▸ ABOUT THIS EXERCISE: Please retype the records below exactly as they appear, but leave out the pictures.
· · · · · · ·
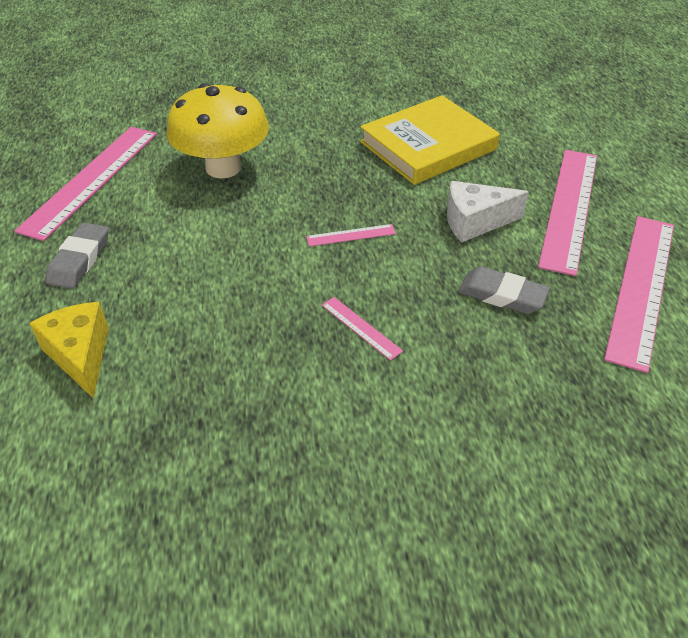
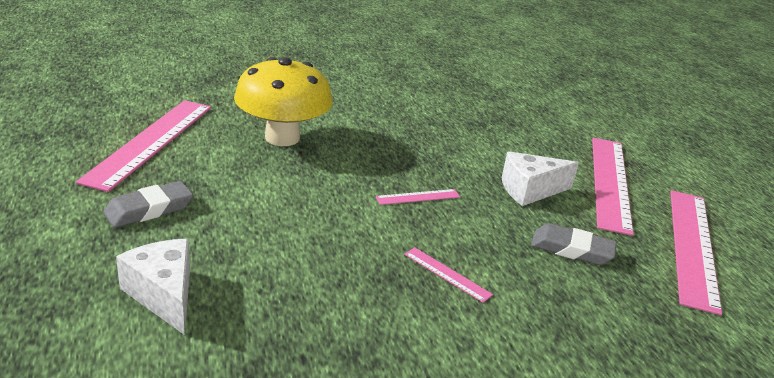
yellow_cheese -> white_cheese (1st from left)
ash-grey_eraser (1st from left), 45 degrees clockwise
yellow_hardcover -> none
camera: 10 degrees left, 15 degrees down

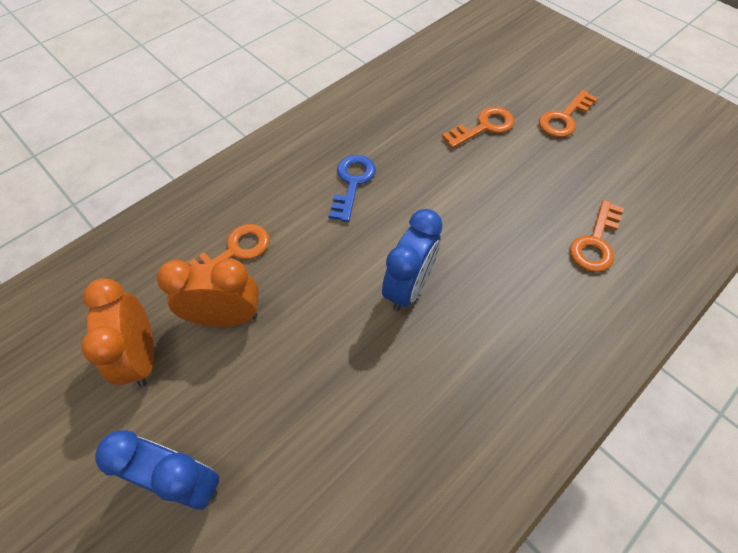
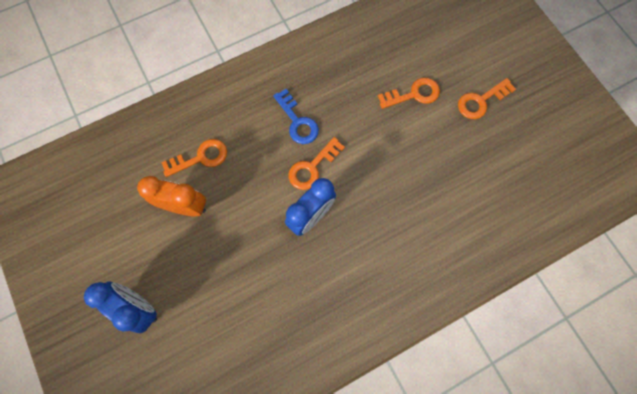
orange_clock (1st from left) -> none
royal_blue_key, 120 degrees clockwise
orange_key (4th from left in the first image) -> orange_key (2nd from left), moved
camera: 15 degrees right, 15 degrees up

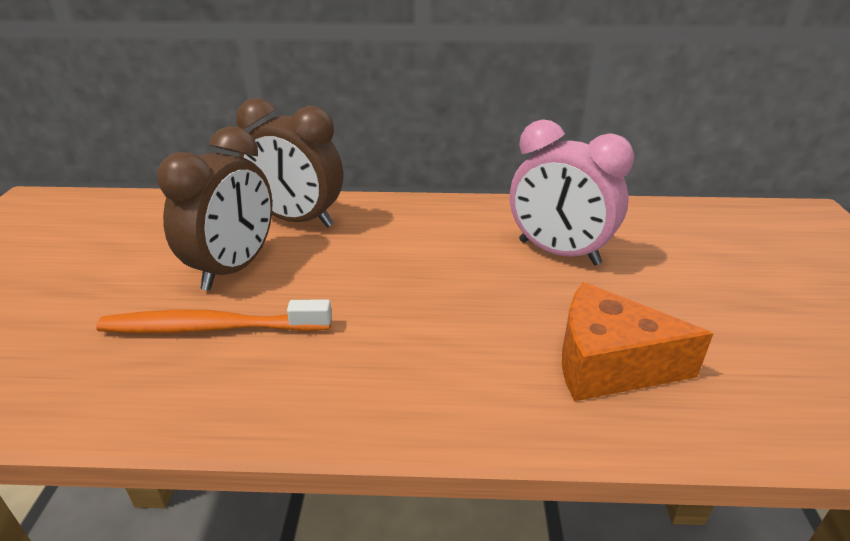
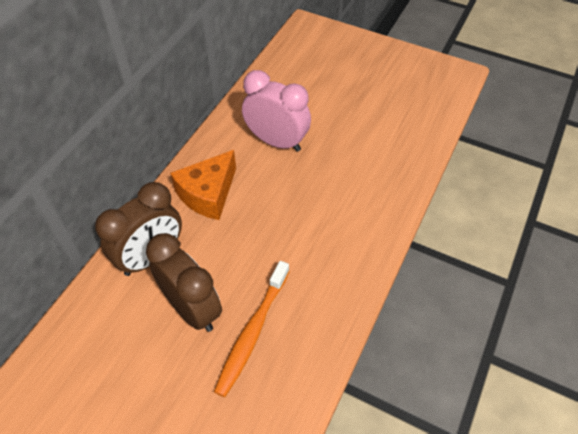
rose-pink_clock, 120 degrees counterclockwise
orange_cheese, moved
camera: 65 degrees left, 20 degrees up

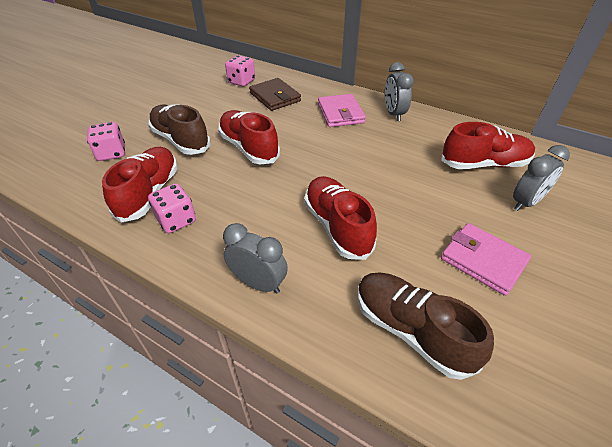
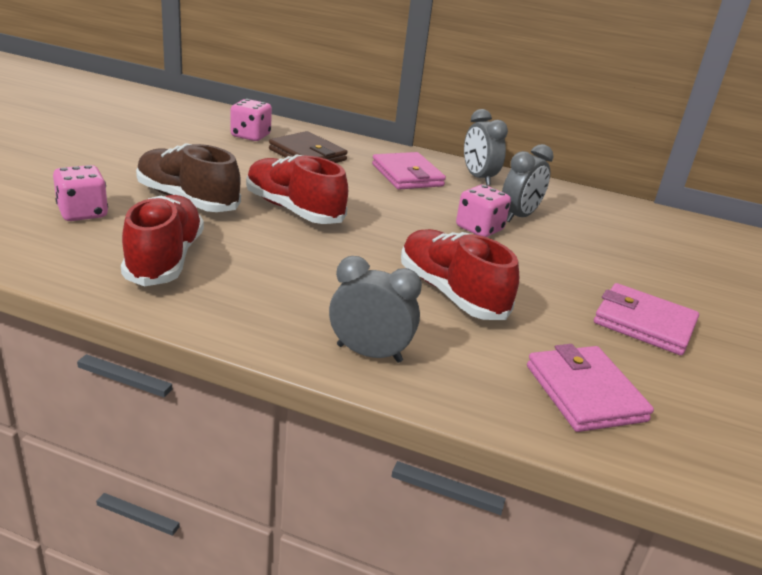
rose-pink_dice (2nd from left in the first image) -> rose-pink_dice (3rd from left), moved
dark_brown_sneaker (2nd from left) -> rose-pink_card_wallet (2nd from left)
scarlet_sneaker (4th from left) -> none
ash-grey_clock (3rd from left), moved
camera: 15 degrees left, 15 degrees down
· · · · · · ·
▸ YOUR RESPONSE:
yellow_cheese -> white_cheese (1st from left)
ash-grey_eraser (1st from left), 45 degrees clockwise
yellow_hardcover -> none
camera: 10 degrees left, 15 degrees down

orange_clock (1st from left) -> none
royal_blue_key, 120 degrees clockwise
orange_key (4th from left in the first image) -> orange_key (2nd from left), moved
camera: 15 degrees right, 15 degrees up

rose-pink_clock, 120 degrees counterclockwise
orange_cheese, moved
camera: 65 degrees left, 20 degrees up

rose-pink_dice (2nd from left in the first image) -> rose-pink_dice (3rd from left), moved
dark_brown_sneaker (2nd from left) -> rose-pink_card_wallet (2nd from left)
scarlet_sneaker (4th from left) -> none
ash-grey_clock (3rd from left), moved
camera: 15 degrees left, 15 degrees down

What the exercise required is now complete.